◆ Directions:
Pull out each line of the material that contains the word "primary". Only matches with the same uppercase and lowercase letters count.

◆ Data records:
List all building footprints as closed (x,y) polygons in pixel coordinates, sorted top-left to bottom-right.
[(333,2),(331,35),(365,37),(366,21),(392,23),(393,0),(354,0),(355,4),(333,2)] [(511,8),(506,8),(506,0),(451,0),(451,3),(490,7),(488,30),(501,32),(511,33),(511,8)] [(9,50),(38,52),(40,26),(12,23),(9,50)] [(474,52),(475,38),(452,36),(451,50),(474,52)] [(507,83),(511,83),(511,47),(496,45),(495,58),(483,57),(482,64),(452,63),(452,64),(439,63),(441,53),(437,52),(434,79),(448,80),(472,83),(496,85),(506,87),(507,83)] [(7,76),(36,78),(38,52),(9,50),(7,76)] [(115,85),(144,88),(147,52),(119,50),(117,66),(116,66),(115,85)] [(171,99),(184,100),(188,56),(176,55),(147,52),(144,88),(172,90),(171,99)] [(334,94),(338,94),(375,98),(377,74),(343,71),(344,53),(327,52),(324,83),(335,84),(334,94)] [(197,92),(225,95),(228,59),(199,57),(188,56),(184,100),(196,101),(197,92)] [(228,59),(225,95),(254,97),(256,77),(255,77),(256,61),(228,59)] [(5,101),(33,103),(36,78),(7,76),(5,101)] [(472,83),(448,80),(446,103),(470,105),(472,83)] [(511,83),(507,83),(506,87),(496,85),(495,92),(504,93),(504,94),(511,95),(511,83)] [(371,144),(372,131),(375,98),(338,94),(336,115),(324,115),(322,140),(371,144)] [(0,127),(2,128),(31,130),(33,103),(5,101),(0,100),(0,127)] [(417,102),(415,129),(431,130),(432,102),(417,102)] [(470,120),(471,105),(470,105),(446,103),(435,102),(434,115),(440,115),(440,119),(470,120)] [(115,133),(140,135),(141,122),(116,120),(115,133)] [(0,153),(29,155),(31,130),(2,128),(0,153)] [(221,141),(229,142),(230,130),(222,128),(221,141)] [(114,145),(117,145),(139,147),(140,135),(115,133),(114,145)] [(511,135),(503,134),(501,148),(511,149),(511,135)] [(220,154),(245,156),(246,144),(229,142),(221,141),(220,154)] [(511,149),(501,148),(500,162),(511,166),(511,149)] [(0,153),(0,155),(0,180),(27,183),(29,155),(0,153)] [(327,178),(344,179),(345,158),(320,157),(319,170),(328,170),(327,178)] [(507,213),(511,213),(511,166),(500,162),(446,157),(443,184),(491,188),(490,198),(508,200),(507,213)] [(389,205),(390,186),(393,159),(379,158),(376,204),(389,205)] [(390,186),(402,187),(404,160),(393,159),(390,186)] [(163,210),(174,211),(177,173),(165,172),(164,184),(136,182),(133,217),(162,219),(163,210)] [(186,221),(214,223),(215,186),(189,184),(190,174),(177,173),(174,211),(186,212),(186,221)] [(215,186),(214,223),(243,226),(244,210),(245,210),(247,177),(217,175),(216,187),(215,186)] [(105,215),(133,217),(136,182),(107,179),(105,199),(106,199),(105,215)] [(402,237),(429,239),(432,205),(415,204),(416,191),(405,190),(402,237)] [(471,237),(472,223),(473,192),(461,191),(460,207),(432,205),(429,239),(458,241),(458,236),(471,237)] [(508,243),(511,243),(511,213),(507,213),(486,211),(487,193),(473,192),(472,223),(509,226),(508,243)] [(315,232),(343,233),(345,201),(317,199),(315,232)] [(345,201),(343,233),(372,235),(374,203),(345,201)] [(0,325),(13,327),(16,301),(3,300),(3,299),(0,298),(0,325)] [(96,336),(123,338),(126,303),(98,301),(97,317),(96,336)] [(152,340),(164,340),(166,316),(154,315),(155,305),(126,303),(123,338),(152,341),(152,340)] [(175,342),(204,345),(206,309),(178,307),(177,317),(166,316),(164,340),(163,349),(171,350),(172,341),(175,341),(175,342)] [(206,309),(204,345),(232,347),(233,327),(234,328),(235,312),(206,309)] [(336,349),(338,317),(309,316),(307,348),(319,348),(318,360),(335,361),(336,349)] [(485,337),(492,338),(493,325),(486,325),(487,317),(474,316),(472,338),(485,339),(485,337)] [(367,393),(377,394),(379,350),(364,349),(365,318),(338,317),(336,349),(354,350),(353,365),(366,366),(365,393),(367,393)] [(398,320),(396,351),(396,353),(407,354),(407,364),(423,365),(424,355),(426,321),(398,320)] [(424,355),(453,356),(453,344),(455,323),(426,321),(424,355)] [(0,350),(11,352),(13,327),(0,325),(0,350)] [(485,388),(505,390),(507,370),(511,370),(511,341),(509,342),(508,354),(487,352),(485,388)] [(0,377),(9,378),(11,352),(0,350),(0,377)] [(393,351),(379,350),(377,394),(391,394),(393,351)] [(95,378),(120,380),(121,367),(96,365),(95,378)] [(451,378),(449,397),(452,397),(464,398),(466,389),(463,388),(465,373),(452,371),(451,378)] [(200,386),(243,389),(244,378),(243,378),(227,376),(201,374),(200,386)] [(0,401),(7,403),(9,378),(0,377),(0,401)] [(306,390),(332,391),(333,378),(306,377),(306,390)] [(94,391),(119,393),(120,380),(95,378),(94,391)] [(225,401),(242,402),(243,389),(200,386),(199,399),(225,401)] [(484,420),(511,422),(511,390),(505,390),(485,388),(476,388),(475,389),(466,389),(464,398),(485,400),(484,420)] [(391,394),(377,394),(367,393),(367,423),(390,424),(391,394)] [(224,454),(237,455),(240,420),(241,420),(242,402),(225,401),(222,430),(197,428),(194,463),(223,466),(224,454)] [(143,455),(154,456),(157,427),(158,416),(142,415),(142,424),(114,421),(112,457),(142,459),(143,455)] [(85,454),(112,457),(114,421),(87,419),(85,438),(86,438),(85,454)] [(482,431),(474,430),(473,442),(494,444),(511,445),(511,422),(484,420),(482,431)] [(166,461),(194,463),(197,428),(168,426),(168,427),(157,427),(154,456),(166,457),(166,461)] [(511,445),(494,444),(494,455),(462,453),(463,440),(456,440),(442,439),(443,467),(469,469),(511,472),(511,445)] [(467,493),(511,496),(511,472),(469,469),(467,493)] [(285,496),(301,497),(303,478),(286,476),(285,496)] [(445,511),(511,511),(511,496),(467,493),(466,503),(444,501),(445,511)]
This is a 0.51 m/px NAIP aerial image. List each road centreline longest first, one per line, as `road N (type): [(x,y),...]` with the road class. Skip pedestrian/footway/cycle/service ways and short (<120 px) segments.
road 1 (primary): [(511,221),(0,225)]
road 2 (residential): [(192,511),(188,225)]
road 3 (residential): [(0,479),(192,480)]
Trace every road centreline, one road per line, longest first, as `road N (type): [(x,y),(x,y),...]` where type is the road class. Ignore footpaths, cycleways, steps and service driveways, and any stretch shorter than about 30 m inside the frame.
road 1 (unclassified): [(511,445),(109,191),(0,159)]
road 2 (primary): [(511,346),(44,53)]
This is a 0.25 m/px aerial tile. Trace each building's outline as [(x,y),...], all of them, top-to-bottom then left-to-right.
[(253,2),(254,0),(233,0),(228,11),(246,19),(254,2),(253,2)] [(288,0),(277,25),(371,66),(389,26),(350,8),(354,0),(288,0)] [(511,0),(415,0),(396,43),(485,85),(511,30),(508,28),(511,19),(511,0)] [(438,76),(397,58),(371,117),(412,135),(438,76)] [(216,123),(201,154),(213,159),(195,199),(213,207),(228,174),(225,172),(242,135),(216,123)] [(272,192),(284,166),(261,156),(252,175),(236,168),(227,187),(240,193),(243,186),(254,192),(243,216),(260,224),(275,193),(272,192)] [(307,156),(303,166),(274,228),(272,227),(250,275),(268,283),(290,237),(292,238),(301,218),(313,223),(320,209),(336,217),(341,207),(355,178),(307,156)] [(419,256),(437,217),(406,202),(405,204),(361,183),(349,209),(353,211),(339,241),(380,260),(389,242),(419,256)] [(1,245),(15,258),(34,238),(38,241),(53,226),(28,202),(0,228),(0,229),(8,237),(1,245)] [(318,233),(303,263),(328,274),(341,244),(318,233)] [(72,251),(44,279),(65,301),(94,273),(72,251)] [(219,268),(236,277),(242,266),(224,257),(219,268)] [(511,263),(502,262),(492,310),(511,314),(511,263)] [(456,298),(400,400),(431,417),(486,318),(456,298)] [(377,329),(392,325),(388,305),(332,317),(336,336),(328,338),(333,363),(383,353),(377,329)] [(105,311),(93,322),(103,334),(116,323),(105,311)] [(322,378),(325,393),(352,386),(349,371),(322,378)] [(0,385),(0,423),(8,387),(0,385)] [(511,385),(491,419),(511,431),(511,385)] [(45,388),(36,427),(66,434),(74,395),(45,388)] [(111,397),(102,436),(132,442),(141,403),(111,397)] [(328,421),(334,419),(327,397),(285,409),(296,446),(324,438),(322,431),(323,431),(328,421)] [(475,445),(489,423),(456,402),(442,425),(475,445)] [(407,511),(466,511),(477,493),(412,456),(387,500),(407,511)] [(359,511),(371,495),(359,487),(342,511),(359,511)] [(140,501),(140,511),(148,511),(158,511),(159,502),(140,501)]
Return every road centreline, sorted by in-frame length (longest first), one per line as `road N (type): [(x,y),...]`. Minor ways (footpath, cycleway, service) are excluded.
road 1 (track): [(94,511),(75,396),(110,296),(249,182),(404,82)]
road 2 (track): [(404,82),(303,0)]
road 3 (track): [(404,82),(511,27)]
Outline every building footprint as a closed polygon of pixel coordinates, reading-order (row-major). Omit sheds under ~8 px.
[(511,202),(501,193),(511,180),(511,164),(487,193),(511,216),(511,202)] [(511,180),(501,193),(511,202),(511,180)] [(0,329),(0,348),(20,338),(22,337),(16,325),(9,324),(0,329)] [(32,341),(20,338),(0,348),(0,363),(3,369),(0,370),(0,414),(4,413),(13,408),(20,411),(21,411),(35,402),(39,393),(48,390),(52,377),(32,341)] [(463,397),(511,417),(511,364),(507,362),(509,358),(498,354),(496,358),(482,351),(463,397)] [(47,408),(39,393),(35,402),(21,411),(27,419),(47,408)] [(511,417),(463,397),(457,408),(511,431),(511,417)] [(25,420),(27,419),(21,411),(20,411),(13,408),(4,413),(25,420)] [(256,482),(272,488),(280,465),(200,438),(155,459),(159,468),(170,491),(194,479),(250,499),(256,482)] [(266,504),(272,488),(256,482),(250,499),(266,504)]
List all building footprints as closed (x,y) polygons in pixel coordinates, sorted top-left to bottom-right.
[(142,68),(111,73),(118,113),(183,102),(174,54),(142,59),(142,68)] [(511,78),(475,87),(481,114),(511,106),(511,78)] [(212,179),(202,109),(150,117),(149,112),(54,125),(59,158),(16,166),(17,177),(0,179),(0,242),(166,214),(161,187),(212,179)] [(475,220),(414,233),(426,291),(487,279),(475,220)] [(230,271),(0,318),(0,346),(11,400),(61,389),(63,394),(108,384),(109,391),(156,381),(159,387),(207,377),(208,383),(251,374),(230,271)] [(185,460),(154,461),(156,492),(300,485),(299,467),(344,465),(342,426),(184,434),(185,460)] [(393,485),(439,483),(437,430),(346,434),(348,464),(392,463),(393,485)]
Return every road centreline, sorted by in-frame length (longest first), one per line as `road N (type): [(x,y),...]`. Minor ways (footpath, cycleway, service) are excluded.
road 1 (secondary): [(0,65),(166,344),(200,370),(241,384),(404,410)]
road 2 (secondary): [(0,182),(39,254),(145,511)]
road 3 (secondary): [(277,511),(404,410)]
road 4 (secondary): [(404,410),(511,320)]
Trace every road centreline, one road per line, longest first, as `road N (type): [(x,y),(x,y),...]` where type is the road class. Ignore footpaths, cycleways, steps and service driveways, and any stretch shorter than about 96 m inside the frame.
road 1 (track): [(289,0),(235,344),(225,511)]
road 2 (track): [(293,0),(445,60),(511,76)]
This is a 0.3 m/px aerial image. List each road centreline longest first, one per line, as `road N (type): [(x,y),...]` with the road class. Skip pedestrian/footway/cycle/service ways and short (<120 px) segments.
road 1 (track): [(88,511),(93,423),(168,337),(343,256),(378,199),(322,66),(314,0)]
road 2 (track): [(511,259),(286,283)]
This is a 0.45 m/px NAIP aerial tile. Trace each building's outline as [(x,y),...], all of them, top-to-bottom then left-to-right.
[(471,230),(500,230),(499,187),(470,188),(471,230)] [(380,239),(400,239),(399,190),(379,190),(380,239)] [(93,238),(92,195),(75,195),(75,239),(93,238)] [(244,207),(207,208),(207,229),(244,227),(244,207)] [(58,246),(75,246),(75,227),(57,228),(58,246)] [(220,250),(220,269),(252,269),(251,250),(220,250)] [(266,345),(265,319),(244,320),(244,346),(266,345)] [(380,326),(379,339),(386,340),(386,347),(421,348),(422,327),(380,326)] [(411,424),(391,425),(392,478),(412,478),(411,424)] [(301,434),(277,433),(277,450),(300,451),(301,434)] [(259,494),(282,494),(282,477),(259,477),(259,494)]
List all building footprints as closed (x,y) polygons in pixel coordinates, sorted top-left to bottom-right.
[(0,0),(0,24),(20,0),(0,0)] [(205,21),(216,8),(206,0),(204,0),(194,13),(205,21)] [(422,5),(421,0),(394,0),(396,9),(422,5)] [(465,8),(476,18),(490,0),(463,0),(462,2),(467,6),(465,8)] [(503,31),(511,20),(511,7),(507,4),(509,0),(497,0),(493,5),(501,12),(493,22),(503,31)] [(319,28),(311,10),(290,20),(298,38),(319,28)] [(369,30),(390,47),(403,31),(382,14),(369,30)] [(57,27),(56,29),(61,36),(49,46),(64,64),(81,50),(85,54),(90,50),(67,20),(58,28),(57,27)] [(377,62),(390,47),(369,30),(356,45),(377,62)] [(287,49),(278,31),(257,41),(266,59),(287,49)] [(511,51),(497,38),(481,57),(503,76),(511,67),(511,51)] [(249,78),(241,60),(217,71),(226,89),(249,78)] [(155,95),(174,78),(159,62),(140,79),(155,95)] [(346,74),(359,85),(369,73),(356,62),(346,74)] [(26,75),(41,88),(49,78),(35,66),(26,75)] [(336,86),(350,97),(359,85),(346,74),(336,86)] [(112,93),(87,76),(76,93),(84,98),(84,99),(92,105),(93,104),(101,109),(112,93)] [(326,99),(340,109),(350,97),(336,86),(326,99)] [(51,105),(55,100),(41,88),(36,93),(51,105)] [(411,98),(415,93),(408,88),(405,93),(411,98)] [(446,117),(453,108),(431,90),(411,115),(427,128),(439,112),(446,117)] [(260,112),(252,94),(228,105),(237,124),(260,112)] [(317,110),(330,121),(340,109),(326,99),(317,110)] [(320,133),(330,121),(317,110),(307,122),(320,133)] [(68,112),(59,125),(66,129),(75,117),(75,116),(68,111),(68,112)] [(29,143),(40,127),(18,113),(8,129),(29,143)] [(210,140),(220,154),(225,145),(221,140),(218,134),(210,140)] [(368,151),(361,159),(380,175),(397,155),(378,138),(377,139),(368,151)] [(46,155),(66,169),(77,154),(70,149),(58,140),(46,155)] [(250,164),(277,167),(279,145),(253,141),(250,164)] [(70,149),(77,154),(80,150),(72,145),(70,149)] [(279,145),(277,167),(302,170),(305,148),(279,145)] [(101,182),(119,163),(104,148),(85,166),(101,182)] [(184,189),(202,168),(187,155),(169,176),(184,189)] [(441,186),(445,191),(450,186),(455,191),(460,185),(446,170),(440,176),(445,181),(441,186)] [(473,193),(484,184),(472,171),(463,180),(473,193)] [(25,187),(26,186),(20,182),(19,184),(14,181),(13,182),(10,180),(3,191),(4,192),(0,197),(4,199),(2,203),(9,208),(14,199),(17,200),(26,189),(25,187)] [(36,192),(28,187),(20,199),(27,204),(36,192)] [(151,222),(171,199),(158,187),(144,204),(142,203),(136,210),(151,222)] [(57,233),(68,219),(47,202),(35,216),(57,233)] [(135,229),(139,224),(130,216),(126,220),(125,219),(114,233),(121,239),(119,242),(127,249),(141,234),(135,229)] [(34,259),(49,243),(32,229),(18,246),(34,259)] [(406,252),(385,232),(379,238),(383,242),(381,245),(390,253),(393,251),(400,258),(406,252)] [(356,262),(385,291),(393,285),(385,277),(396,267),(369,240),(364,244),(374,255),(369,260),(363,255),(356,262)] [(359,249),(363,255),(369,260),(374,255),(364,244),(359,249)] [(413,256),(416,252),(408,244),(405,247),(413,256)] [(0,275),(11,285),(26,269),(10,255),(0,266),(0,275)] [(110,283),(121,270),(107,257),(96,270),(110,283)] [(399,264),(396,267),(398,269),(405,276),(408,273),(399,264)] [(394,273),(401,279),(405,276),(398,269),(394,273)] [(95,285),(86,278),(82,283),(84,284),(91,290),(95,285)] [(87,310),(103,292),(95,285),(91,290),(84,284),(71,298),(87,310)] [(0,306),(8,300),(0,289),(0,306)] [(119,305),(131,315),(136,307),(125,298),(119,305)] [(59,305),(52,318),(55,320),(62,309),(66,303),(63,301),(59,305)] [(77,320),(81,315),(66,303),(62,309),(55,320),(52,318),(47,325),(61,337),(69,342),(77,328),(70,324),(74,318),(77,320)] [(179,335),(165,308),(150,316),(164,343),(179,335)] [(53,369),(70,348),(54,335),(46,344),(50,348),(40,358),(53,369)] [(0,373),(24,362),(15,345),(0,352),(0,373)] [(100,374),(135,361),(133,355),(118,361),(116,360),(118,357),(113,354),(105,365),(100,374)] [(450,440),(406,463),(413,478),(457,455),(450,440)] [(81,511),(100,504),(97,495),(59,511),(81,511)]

◆ Task response:
road 1 (primary): [(511,221),(0,225)]
road 2 (primary): [(511,346),(44,53)]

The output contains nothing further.